[[ Task material open ]]

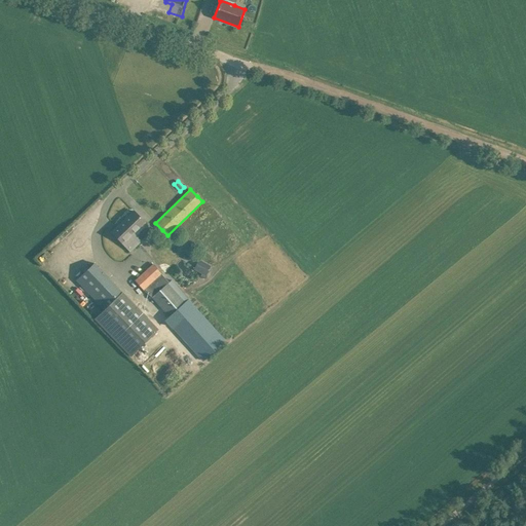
[(111,232),(119,239),(129,251),(140,240),(134,233),(145,223),(134,211),(111,232)]
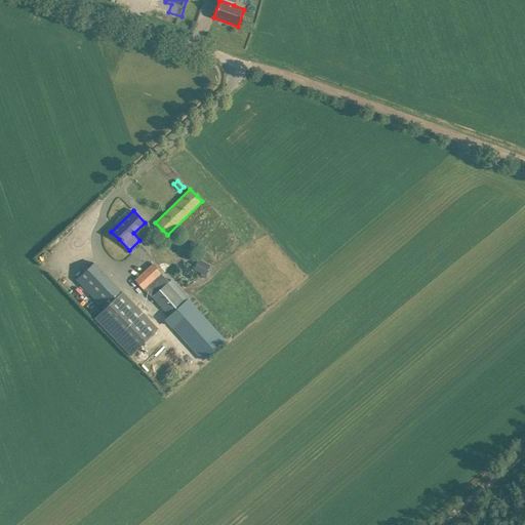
[(198,259),(193,269),(205,275),(210,266),(198,259)]
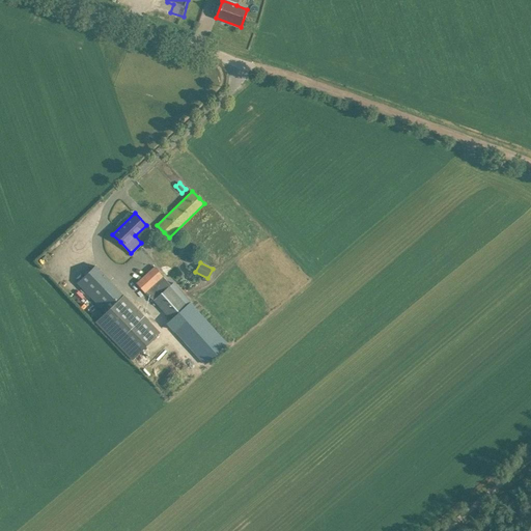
[(76,283),(105,313),(95,323),(124,352),(132,359),(160,333),(152,326),(93,266),(76,283)]
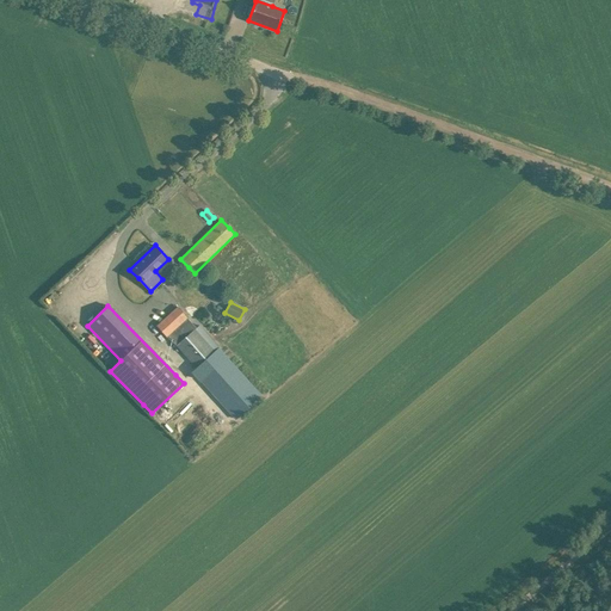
[(197,327),(187,318),(178,307),(156,326),(166,337),(167,335),(177,345),(197,368),(193,371),(236,419),(261,396),(218,349),(220,347),(199,325),(197,327)]
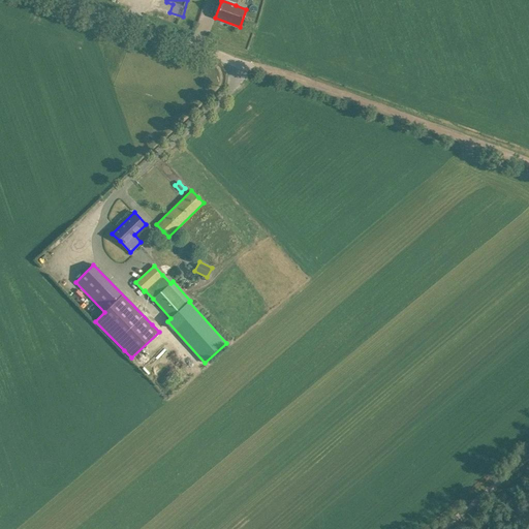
All buildings are outlined.
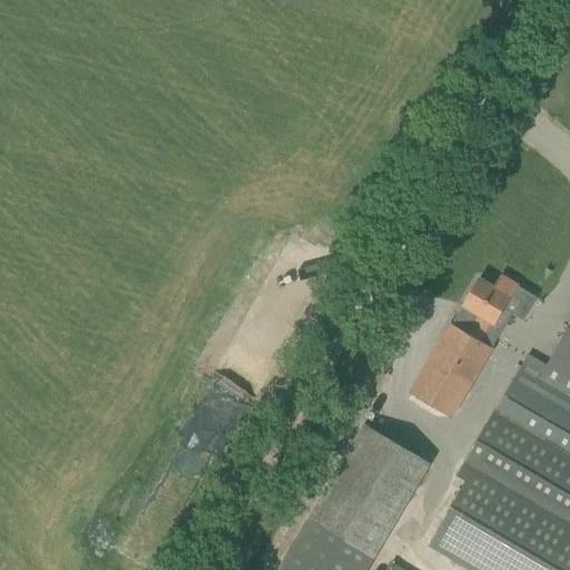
[(505,308),(519,287),(502,277),(495,288),(479,279),(411,393),(452,416),(513,313),(505,308)]
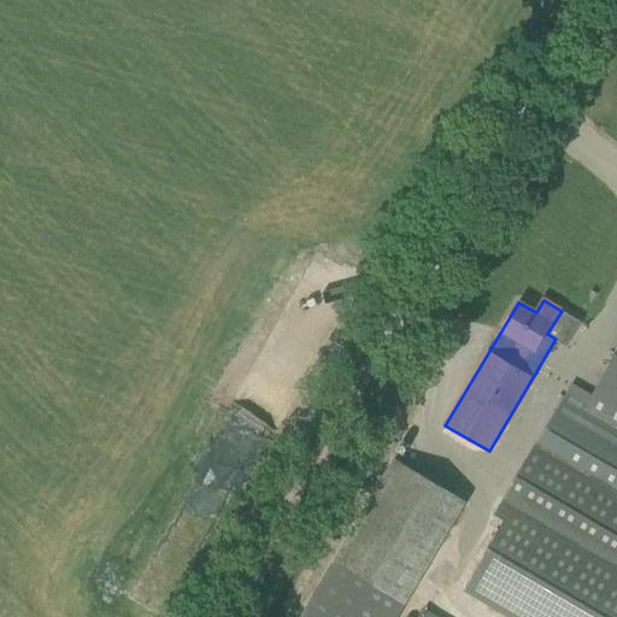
[(573,383),(512,487),(616,548),(616,353),(593,395),(573,383)]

[[ Task material closed ]]

• **Problem description**:
Write out each entry exactly; any pictures stay out of the copy.

• **Task response**:
[(111,232),(119,239),(129,251),(140,240),(134,233),(145,223),(134,211),(111,232)]
[(198,259),(193,269),(205,275),(210,266),(198,259)]
[(76,283),(105,313),(95,323),(124,352),(132,359),(160,333),(152,326),(93,266),(76,283)]
[(197,327),(187,318),(178,307),(156,326),(166,337),(167,335),(177,345),(197,368),(193,371),(236,419),(261,396),(218,349),(220,347),(199,325),(197,327)]
All buildings are outlined.
[(505,308),(519,287),(502,277),(495,288),(479,279),(411,393),(452,416),(513,313),(505,308)]
[(573,383),(512,487),(616,548),(616,353),(593,395),(573,383)]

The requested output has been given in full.